- _Work order_: Find the string "degrees" in the entries and copy each line that has it.
++++ Supplied entries
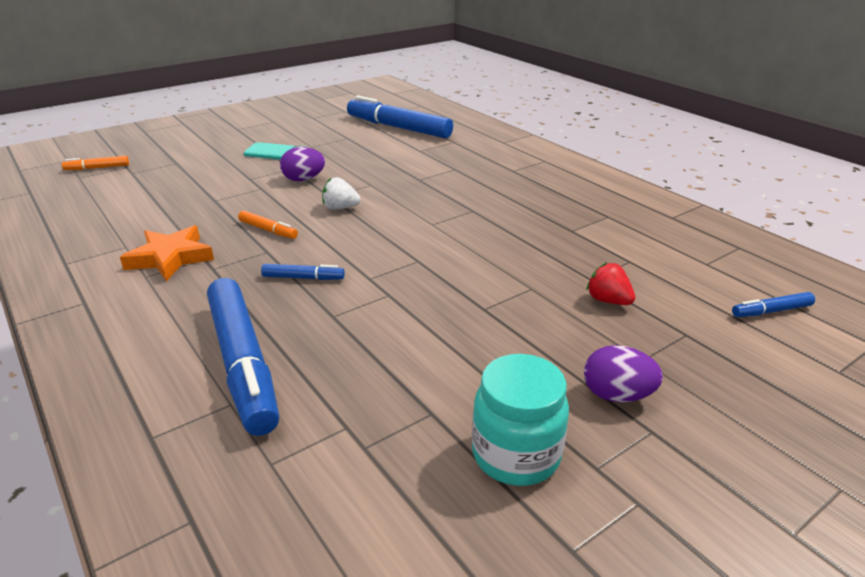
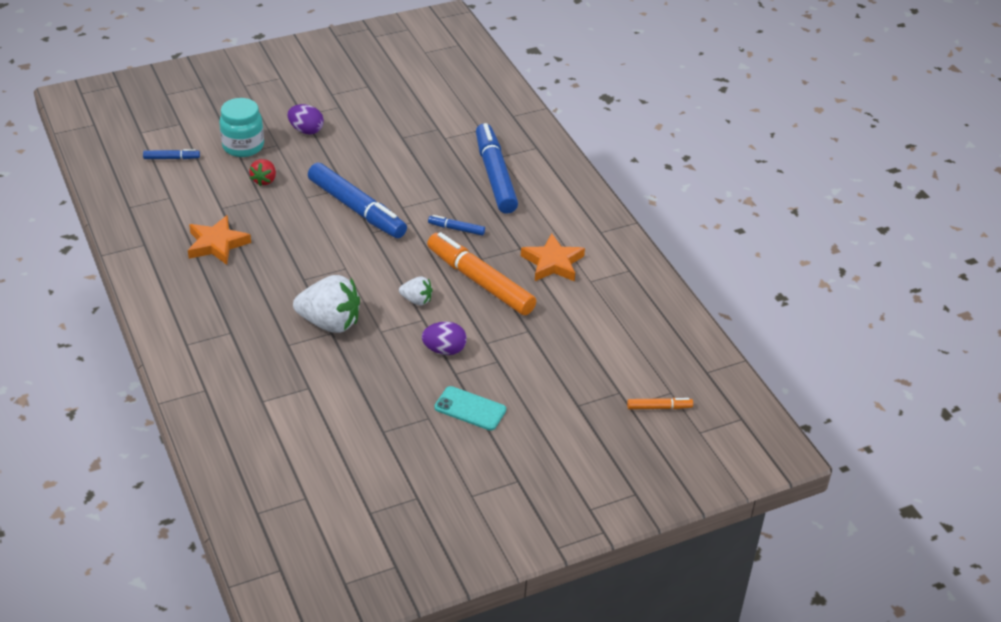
camera: 170 degrees left, 10 degrees up
(268, 230) = (480, 281): orange marker -> orange marker, size x2.28
(398, 128) = (313, 447): blue marker -> blue marker (357, 209)
(424, 184) = (330, 323): none -> white strawberry
(516, 455) = (371, 115): turquoise jar -> turquoise jar (243, 146)
(594, 226) = (217, 244): none -> orange star
(608, 300) = (264, 180): red strawberry -> red strawberry turned 45 degrees clockwise

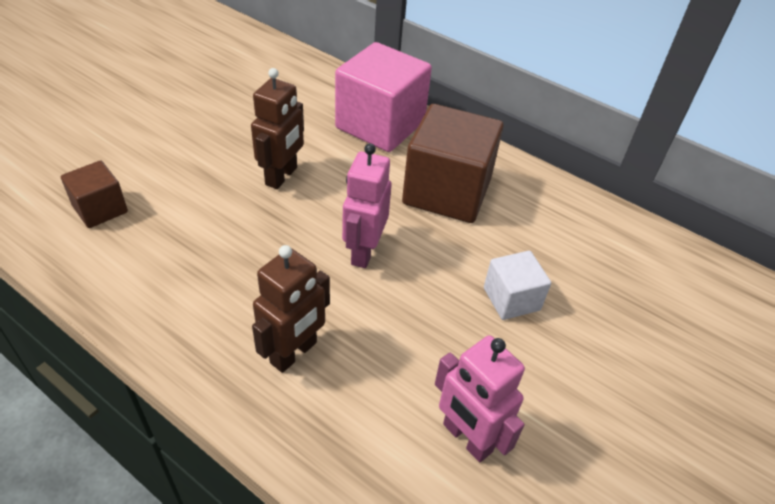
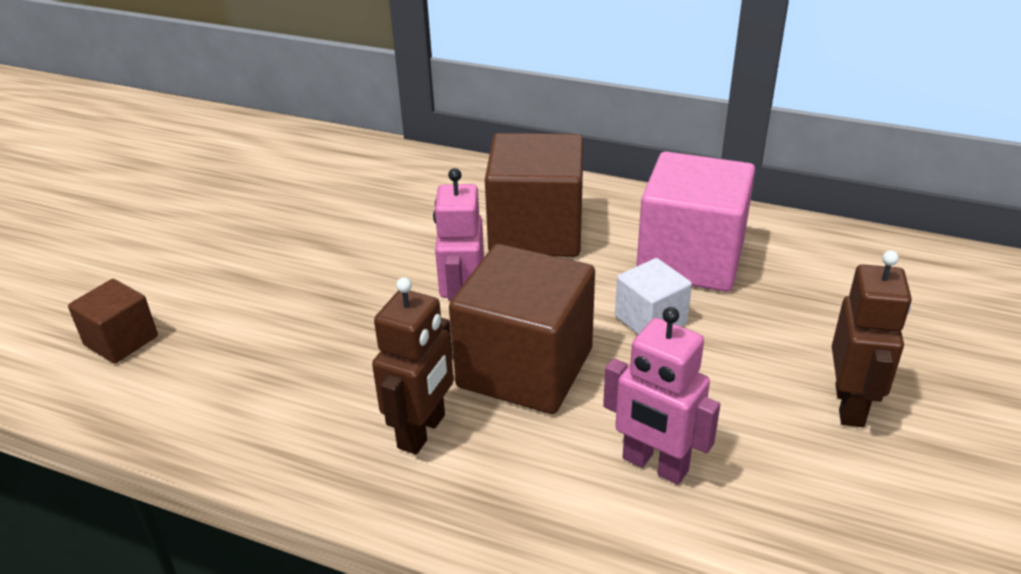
camera: 10 degrees left, 10 degrees down
(282, 176) = (335, 258): brown robot -> brown robot (850, 405)
(380, 125) = (432, 182): pink cube -> pink cube (690, 259)
(394, 317) = (525, 368): none -> brown cube

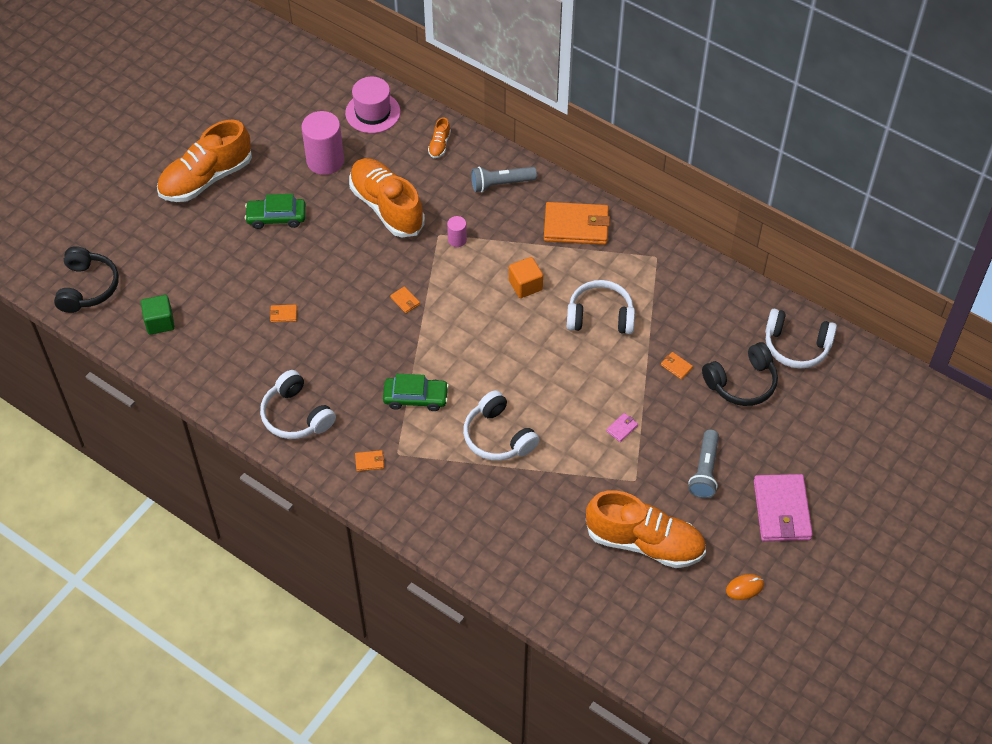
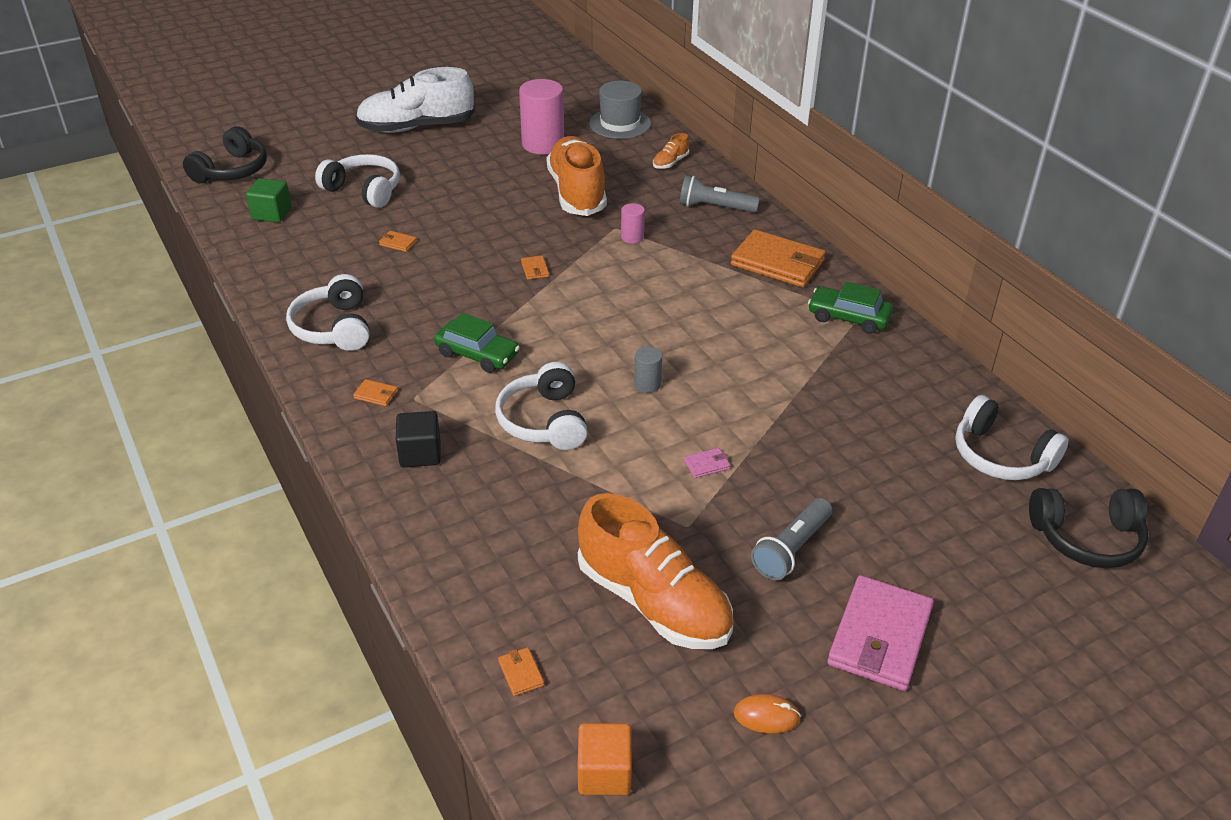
camera: 25 degrees right, 15 degrees down
(206, 179) = (416, 127): orange shoe -> white shoe
(276, 217) = (458, 171): green car -> green car (848, 317)
(372, 112) = (620, 123): pink hat -> grey hat
(434, 497) = (420, 453): none -> black cube
(525, 285) = (681, 295): orange cube -> orange cube (604, 773)
(547, 377) = (647, 384): none -> grey cylinder
(600, 316) = (752, 348): white headphones -> white headphones (364, 190)
(676, 366) = (820, 425): orange wallet -> orange wallet (521, 673)
(742, 383) = (901, 470): black headphones -> black headphones (1087, 538)

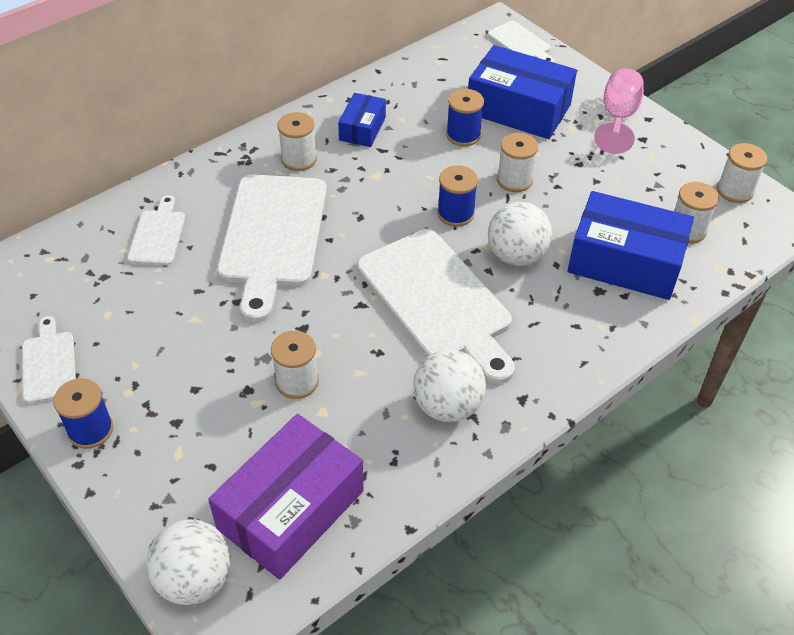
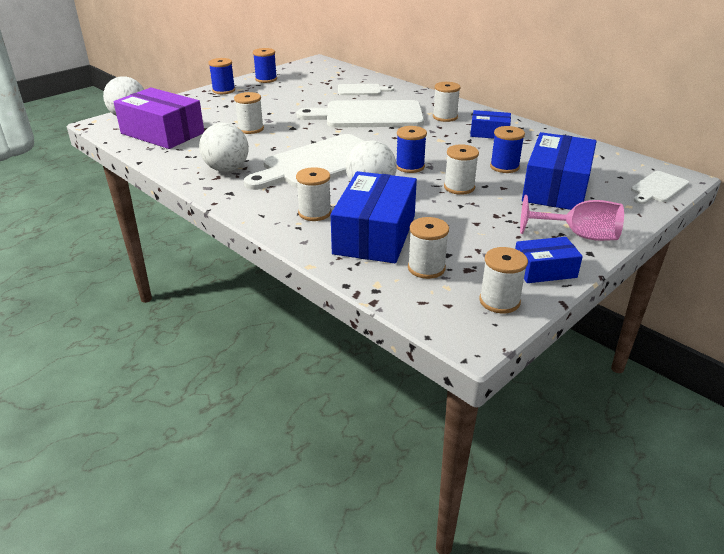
camera: 85 degrees right, 15 degrees down
(49, 364) = (266, 79): white cutting board -> blue spool
(577, 311) = (314, 213): none -> white spool
(681, 153) = (544, 270): none -> blue box

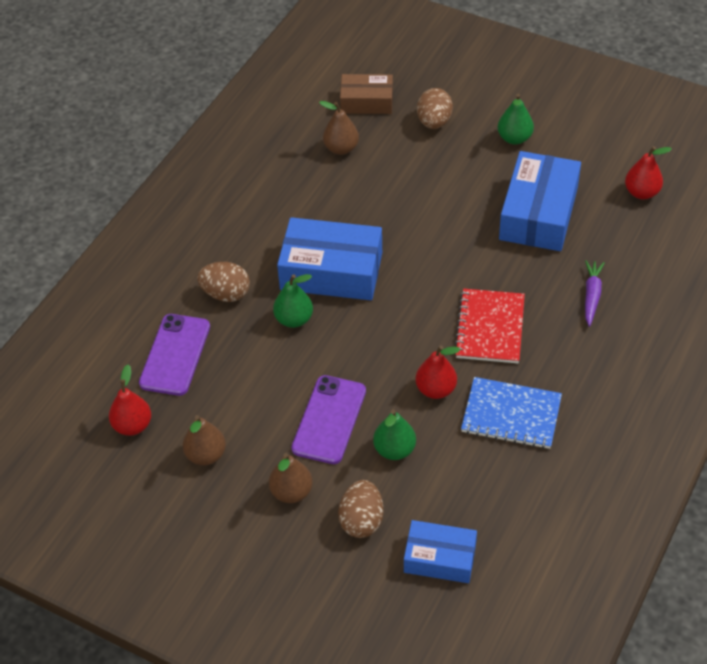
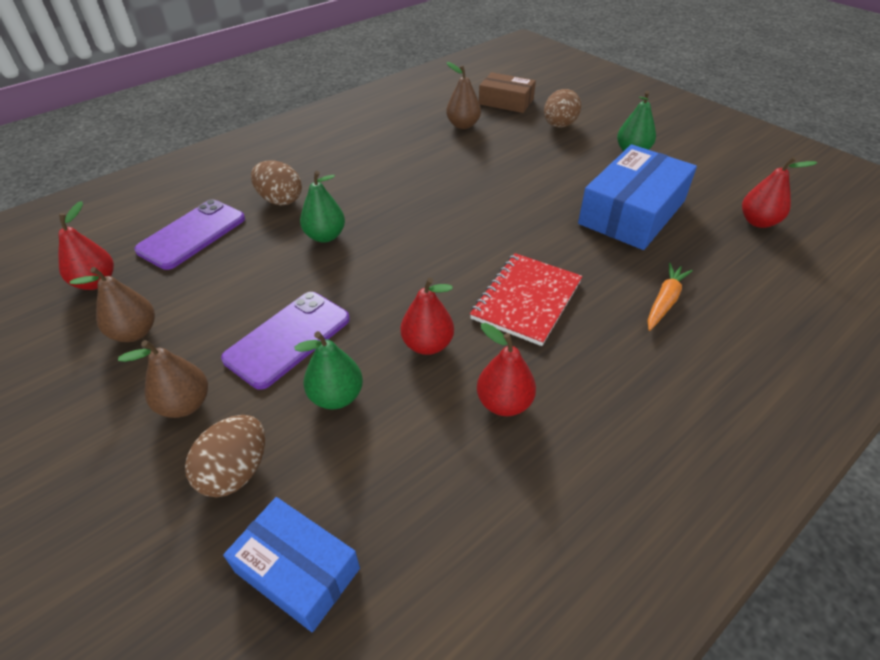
camera: 20 degrees right, 5 degrees down
(331, 271) = (391, 207): blue box -> none
(511, 415) = (504, 403): blue notebook -> red pear
(592, 296) = (664, 301): purple carrot -> orange carrot

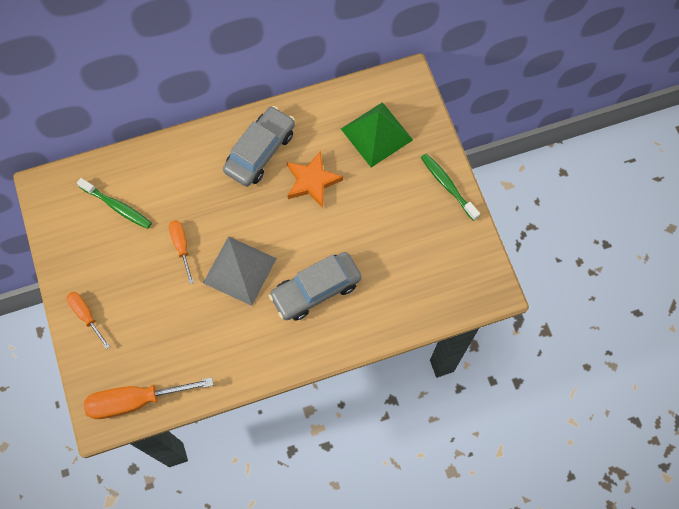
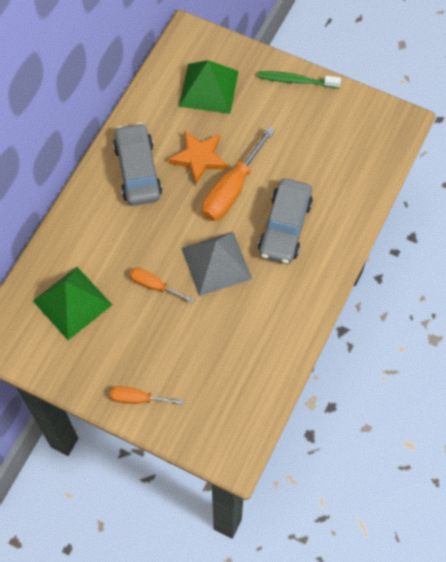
camera: 45 degrees left, 5 degrees down
(117, 207) = (72, 302): green toothbrush -> green pyramid
(136, 401) = (243, 420): orange screwdriver -> orange screwdriver (232, 189)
++++++++
- _Result_:
camera: 170 degrees left, 10 degrees up
(608, 300) = (264, 180): red strawberry -> red strawberry turned 45 degrees clockwise
camera: 10 degrees left, 10 degrees down
camera: 25 degrees right, 15 degrees down
camera: 85 degrees right, 15 degrees down
camera: 20 degrees right, 5 degrees down
camera: 45 degrees left, 5 degrees down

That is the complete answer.